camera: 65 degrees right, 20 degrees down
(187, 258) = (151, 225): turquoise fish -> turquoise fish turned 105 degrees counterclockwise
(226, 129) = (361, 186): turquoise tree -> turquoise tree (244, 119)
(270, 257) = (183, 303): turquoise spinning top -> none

◆ ◆ ◆ ◆

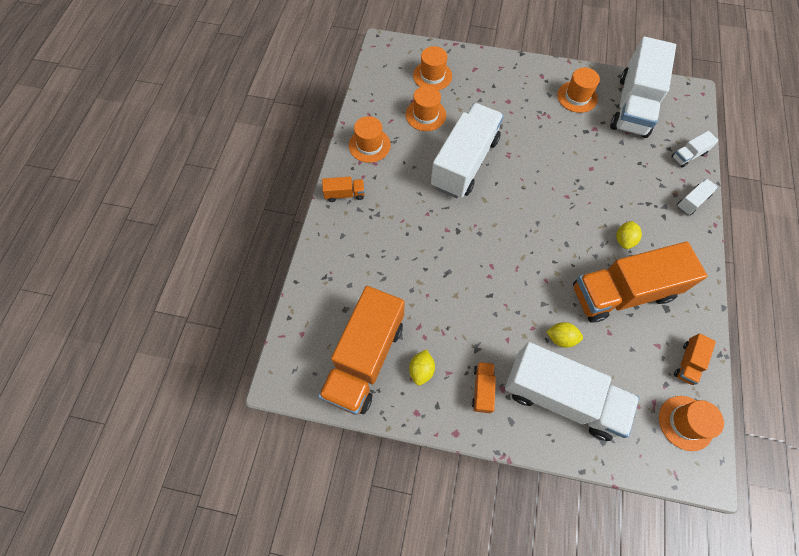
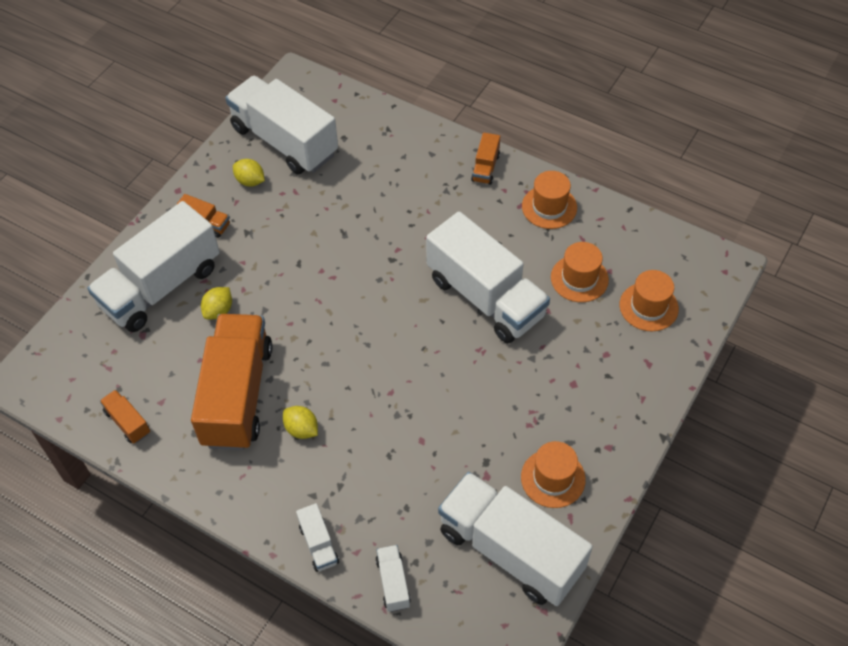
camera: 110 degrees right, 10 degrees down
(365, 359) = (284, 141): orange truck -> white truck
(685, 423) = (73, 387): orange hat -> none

◆ ◆ ◆ ◆

■ WHAT IS BEING ASKED ■
The word "right" may appear on some lines of these records; state how many such lines there are, and nothing else.

■ EXERCISE RESPONSE ■
2